EXERCISE INSTRUCTIONS: All lines from the entries below that contain the string "bear" should be copied out.

### INPUT

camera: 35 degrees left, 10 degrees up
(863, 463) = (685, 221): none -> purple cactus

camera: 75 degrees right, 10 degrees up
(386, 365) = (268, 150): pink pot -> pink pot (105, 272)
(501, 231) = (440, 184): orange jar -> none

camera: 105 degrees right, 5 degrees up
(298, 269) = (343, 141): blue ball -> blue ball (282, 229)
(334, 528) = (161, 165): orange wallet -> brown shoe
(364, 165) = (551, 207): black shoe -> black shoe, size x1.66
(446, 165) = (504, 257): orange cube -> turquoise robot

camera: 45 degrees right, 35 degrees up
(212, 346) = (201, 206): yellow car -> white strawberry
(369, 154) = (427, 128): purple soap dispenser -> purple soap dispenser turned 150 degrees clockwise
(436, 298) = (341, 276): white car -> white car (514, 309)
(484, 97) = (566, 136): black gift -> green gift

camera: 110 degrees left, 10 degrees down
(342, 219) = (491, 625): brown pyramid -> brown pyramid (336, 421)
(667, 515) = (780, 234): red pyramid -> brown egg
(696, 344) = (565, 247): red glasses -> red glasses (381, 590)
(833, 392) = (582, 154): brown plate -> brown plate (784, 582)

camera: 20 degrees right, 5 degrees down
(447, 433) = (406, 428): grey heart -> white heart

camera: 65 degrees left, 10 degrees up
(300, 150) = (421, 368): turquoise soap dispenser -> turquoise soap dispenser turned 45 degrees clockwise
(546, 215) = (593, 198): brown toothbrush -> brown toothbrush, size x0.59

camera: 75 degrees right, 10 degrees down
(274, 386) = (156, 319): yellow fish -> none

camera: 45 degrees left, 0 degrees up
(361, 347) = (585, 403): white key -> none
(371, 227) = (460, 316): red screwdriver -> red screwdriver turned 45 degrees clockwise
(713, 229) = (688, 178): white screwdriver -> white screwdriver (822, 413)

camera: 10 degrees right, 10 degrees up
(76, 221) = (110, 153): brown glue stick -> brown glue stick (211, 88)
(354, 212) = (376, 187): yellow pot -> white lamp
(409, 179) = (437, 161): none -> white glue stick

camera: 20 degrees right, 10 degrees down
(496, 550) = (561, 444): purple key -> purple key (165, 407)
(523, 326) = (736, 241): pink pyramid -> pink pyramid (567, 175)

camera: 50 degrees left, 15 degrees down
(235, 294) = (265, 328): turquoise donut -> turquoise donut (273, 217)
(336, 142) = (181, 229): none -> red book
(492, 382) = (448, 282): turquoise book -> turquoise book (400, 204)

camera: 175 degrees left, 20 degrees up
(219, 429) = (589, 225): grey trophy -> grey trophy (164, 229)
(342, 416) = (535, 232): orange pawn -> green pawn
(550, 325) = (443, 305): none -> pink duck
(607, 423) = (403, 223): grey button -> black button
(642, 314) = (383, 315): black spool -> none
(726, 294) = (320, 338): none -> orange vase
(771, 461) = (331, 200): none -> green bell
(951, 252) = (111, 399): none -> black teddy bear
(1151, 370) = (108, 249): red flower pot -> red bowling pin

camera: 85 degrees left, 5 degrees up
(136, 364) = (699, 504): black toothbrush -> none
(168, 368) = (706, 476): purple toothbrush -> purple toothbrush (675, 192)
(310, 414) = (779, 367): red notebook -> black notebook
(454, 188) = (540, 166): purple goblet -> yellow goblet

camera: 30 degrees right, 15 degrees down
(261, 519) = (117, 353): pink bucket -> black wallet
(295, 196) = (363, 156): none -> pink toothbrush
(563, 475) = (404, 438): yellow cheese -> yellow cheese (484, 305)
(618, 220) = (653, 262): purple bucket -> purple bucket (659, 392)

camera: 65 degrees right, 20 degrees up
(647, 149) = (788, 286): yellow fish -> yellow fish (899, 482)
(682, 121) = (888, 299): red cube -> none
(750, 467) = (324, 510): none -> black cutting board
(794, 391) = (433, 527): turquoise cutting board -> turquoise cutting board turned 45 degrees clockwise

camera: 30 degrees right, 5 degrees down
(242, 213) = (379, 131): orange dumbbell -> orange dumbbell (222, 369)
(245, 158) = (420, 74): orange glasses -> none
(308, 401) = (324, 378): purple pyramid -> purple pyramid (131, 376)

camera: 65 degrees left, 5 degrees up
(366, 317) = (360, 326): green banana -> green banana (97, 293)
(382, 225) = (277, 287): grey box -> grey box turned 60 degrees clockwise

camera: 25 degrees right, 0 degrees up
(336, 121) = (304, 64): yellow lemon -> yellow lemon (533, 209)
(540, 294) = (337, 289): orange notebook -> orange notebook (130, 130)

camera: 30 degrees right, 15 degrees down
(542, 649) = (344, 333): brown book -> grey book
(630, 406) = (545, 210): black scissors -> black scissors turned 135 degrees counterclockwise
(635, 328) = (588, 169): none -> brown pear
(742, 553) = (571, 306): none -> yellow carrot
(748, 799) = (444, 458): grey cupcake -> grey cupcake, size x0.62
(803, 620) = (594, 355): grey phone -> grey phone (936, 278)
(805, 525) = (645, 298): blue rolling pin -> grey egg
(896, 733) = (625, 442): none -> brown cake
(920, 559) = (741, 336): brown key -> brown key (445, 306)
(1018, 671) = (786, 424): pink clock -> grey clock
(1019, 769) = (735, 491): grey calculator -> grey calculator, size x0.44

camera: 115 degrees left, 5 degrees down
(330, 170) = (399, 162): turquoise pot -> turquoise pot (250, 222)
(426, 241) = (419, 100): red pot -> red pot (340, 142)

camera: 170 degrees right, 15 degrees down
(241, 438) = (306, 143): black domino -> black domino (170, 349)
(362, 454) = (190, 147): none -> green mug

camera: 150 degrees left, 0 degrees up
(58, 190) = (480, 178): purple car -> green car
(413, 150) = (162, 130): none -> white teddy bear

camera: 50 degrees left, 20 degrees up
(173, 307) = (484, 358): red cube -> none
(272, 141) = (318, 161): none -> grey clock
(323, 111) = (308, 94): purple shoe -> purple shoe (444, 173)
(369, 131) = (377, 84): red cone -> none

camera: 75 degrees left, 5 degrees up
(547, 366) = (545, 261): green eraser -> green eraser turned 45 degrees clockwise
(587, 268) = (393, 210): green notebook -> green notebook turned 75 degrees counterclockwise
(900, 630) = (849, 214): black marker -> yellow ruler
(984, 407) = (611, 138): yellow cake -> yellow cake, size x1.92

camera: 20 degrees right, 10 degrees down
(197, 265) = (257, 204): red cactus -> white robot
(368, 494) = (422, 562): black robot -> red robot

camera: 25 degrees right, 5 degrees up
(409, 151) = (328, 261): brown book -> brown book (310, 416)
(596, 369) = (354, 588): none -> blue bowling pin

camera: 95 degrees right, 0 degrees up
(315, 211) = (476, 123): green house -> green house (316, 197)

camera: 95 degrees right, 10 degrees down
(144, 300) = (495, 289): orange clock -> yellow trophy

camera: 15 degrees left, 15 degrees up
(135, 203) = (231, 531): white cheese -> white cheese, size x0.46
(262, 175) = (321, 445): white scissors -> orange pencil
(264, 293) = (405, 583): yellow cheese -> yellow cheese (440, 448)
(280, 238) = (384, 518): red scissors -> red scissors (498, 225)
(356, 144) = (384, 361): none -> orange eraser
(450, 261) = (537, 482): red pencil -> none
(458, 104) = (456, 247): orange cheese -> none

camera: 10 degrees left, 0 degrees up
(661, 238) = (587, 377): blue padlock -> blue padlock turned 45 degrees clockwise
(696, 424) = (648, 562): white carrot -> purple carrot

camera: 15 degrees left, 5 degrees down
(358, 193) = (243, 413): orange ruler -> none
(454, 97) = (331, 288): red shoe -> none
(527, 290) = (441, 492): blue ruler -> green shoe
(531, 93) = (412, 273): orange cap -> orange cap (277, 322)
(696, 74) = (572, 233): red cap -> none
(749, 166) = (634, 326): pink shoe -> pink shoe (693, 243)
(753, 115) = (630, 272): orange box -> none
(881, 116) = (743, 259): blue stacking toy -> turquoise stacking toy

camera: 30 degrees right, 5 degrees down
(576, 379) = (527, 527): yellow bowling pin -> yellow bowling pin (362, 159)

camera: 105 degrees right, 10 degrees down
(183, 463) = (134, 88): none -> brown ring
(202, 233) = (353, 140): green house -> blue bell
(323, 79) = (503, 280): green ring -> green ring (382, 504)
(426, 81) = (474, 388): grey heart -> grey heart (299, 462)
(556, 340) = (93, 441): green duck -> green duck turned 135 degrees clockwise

######

OUTPUT OF THE TASK:
(951, 252) = (111, 399): none -> black teddy bear
(413, 150) = (162, 130): none -> white teddy bear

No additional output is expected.